Records from a data collection
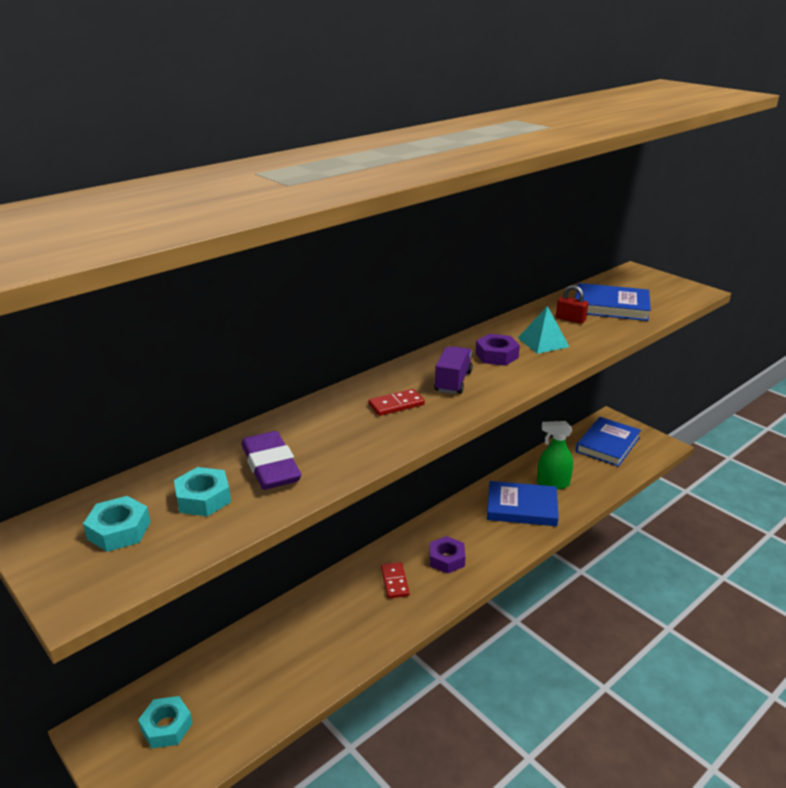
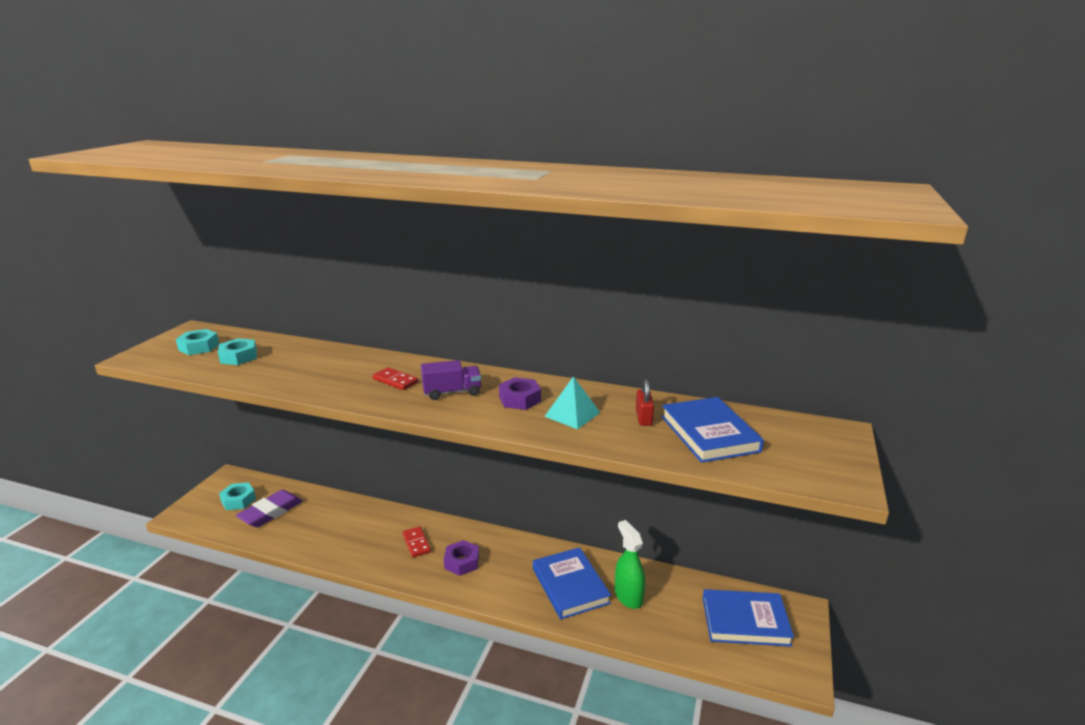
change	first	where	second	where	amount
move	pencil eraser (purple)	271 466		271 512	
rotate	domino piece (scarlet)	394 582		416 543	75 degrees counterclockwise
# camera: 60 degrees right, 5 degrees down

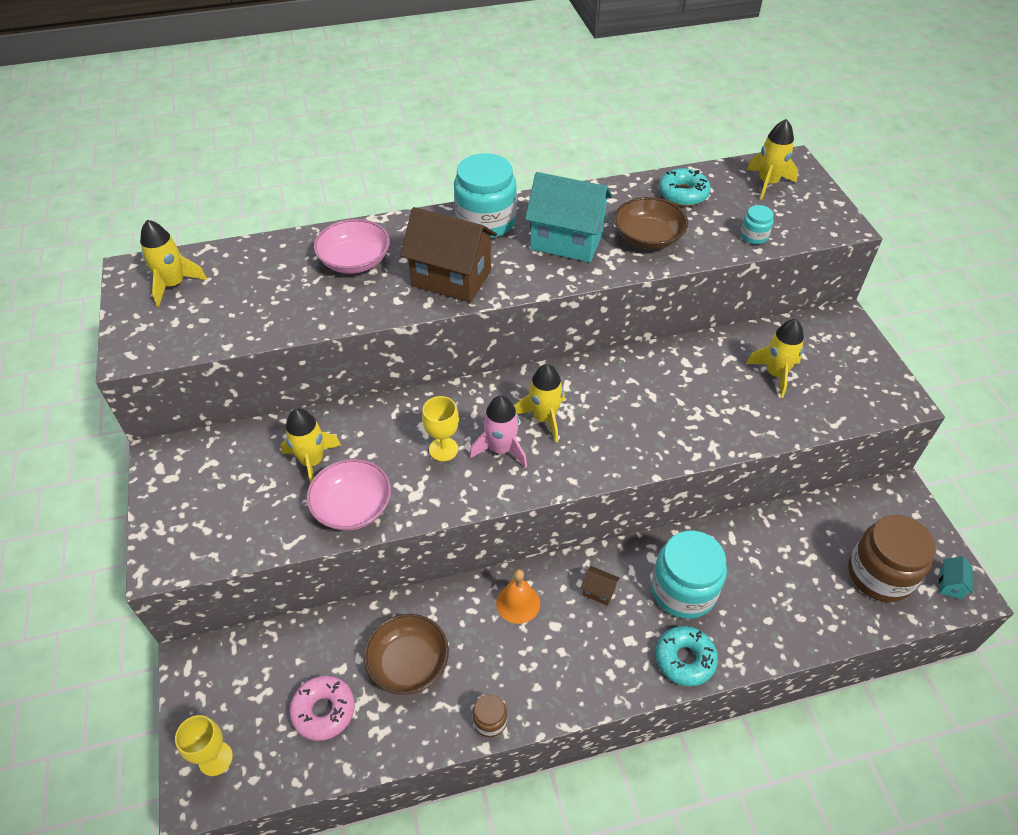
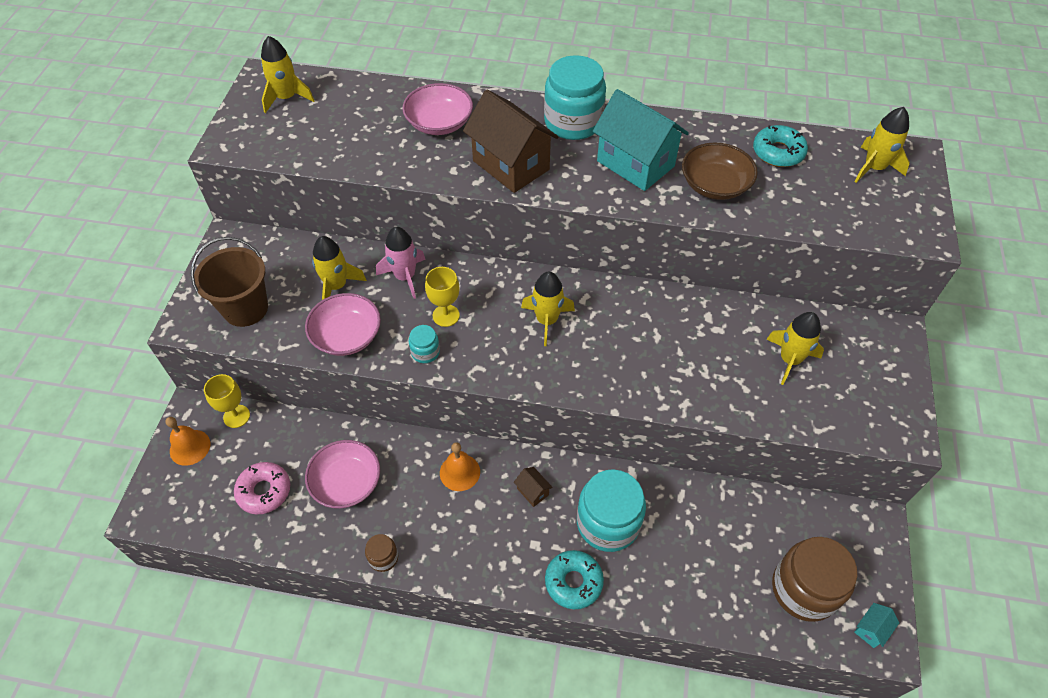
change	first	where	second	where	amount
insert			bell (orange)	190 447	
insert			sand bucket (russet)	245 308	
move	goblet (yellow)	215 758		236 416	
move	toy rocket (rose-pink)	501 449		405 277	
move	jam jar (turquoise)	754 236		425 352	
recolor	bowl (russet)	408 663	bowl (rose-pink)	346 482	
# camera: 25 degrees right, 5 degrees up

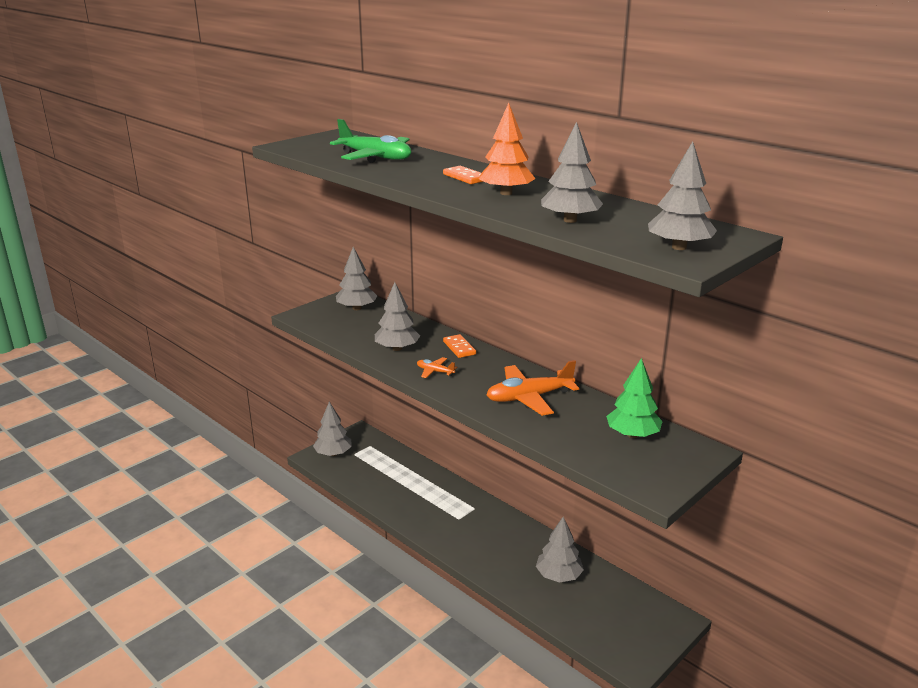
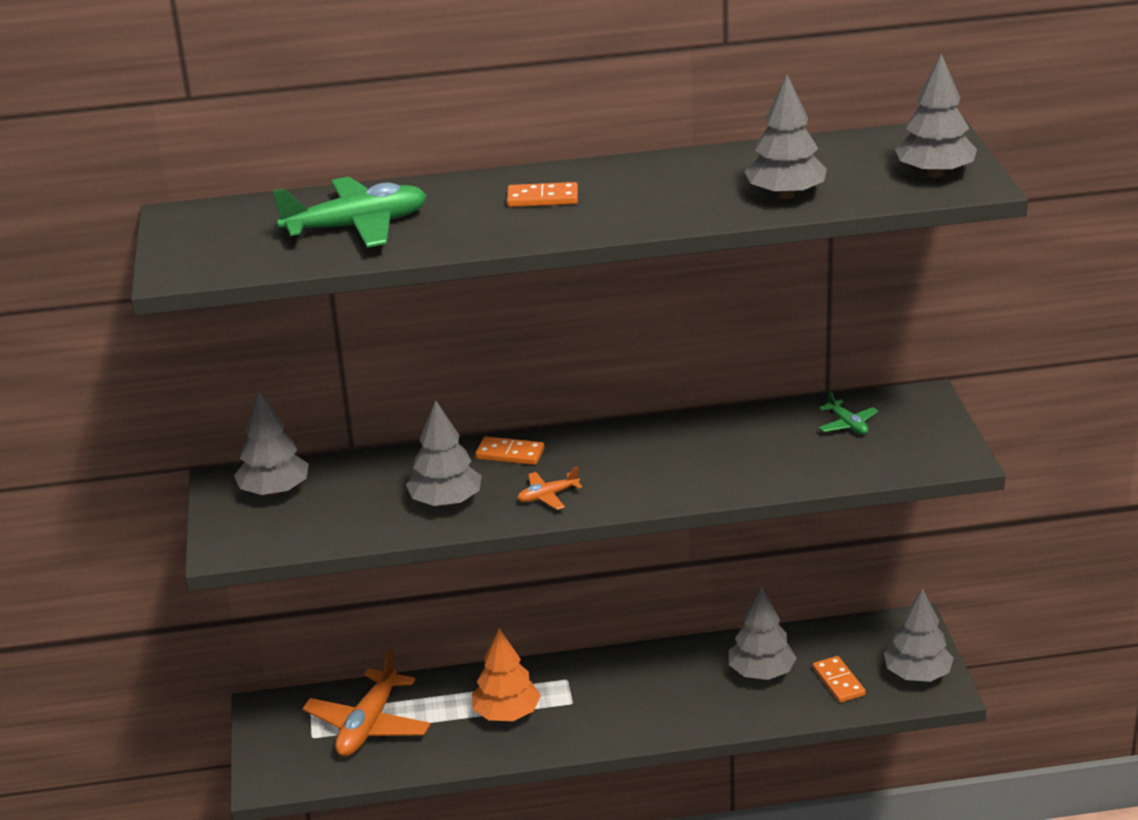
change	first	where	second	where	amount
insert			domino piece (orange)	838 682	
move	toy tree (grey)	333 453		917 674	
move	toy tree (orange)	506 193		506 713	
move	aeroplane (orange)	529 397		368 725	
replace	toy tree (emerald)	632 434	aeroplane (emerald)	847 424	
# camera: 50 degrees left, 5 degrees up

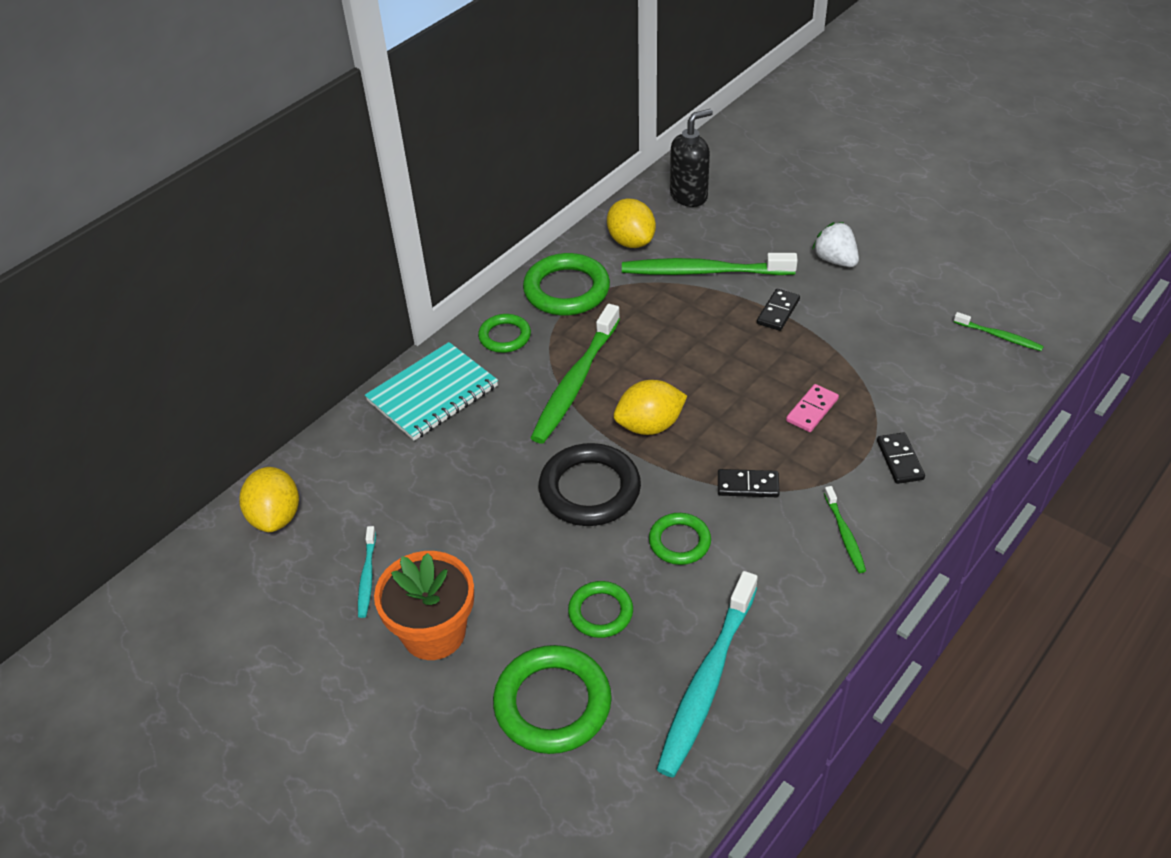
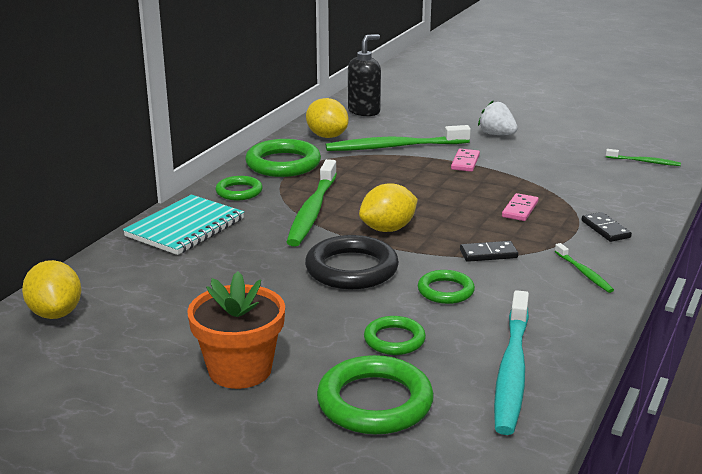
change	first	where	second	where	amount
delete	tooth brush (turquoise)	367 576			
recolor	domino piece (jet-black)	778 312	domino piece (rose-pink)	465 162	
# camera: 15 degrees left, 20 degrees down

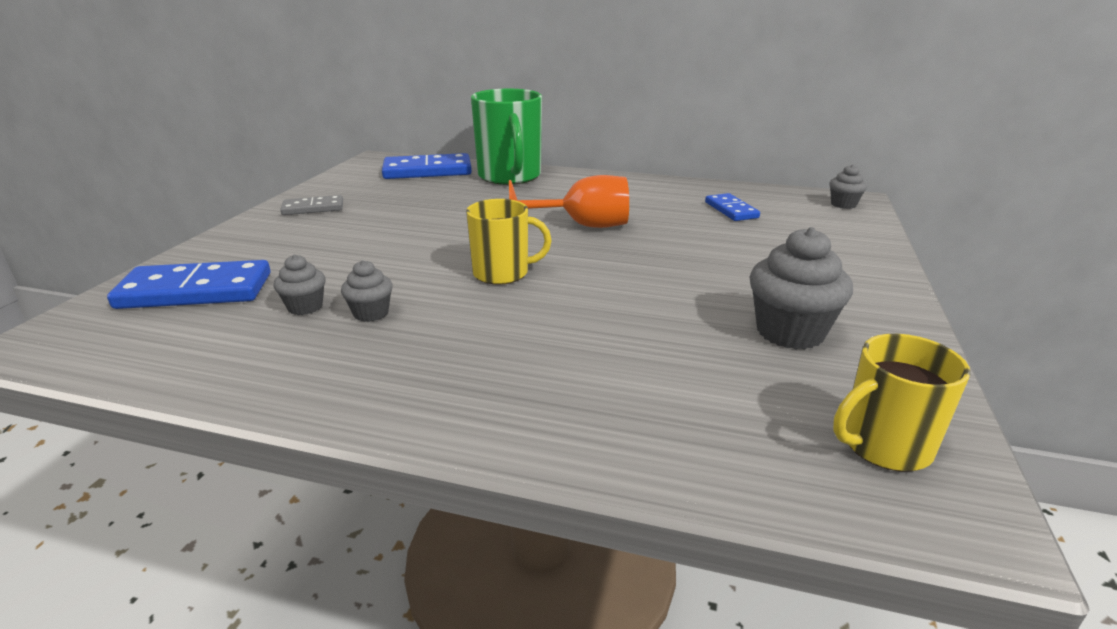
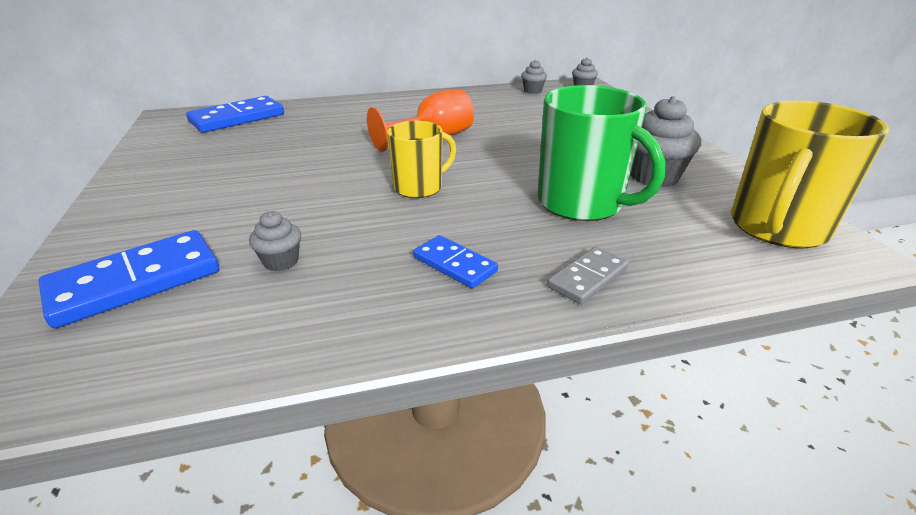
change	first	where	second	where	amount
move	domino piece (grey)	313 208		587 278	
move	fairy cake (grey)	371 313		532 91	
move	mug (emerald)	510 176		582 203	
move	domino piece (blue)	731 210		455 264	
resize	mug (yellow)	884 446		777 228	x1.63
# camera: 30 degrees left, 5 degrees up

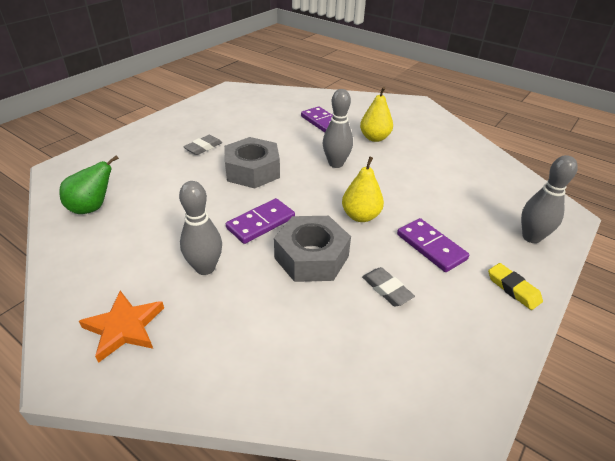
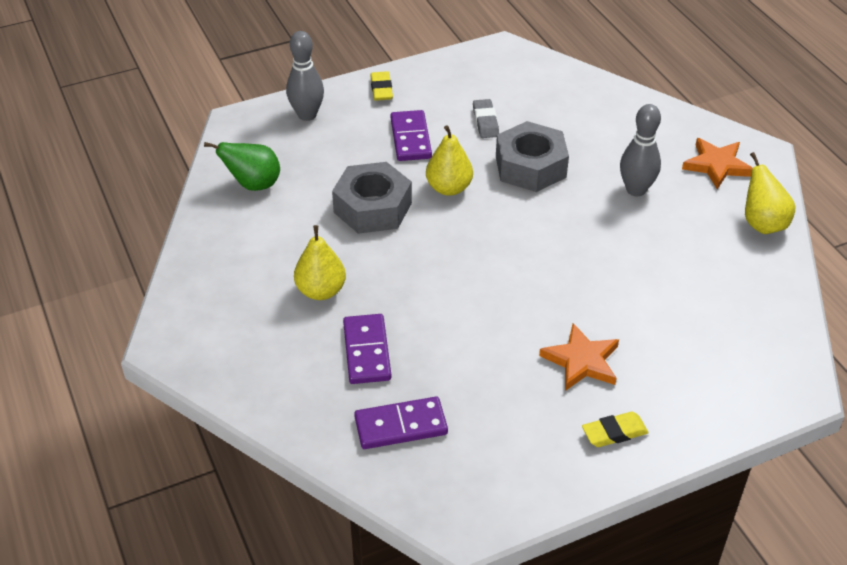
change	first	where	second	where	amount
delete	skittle (grey)	336 164			
insert			pencil eraser (yellow)	614 433	
insert			pear (yellow)	762 224	
move	pear (emerald)	92 208		253 184	
move	hex nut (grey)	252 171		372 208	
move	domino piece (purple)	261 223		401 426	
replace	pencil eraser (grey)	203 147	five-pointed star (orange)	581 361	
# camera: 150 degrees left, 5 degrees up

_WHAT IS REQUIRED:_
In your copy, repeat each record exactly and include no pictures.

_EXERCISE RESULT:_
change	first	where	second	where	amount
move	pencil eraser (purple)	271 466		271 512	
rotate	domino piece (scarlet)	394 582		416 543	75 degrees counterclockwise
# camera: 60 degrees right, 5 degrees down

change	first	where	second	where	amount
insert			bell (orange)	190 447	
insert			sand bucket (russet)	245 308	
move	goblet (yellow)	215 758		236 416	
move	toy rocket (rose-pink)	501 449		405 277	
move	jam jar (turquoise)	754 236		425 352	
recolor	bowl (russet)	408 663	bowl (rose-pink)	346 482	
# camera: 25 degrees right, 5 degrees up

change	first	where	second	where	amount
insert			domino piece (orange)	838 682	
move	toy tree (grey)	333 453		917 674	
move	toy tree (orange)	506 193		506 713	
move	aeroplane (orange)	529 397		368 725	
replace	toy tree (emerald)	632 434	aeroplane (emerald)	847 424	
# camera: 50 degrees left, 5 degrees up

change	first	where	second	where	amount
delete	tooth brush (turquoise)	367 576			
recolor	domino piece (jet-black)	778 312	domino piece (rose-pink)	465 162	
# camera: 15 degrees left, 20 degrees down

change	first	where	second	where	amount
move	domino piece (grey)	313 208		587 278	
move	fairy cake (grey)	371 313		532 91	
move	mug (emerald)	510 176		582 203	
move	domino piece (blue)	731 210		455 264	
resize	mug (yellow)	884 446		777 228	x1.63
# camera: 30 degrees left, 5 degrees up

change	first	where	second	where	amount
delete	skittle (grey)	336 164			
insert			pencil eraser (yellow)	614 433	
insert			pear (yellow)	762 224	
move	pear (emerald)	92 208		253 184	
move	hex nut (grey)	252 171		372 208	
move	domino piece (purple)	261 223		401 426	
replace	pencil eraser (grey)	203 147	five-pointed star (orange)	581 361	
# camera: 150 degrees left, 5 degrees up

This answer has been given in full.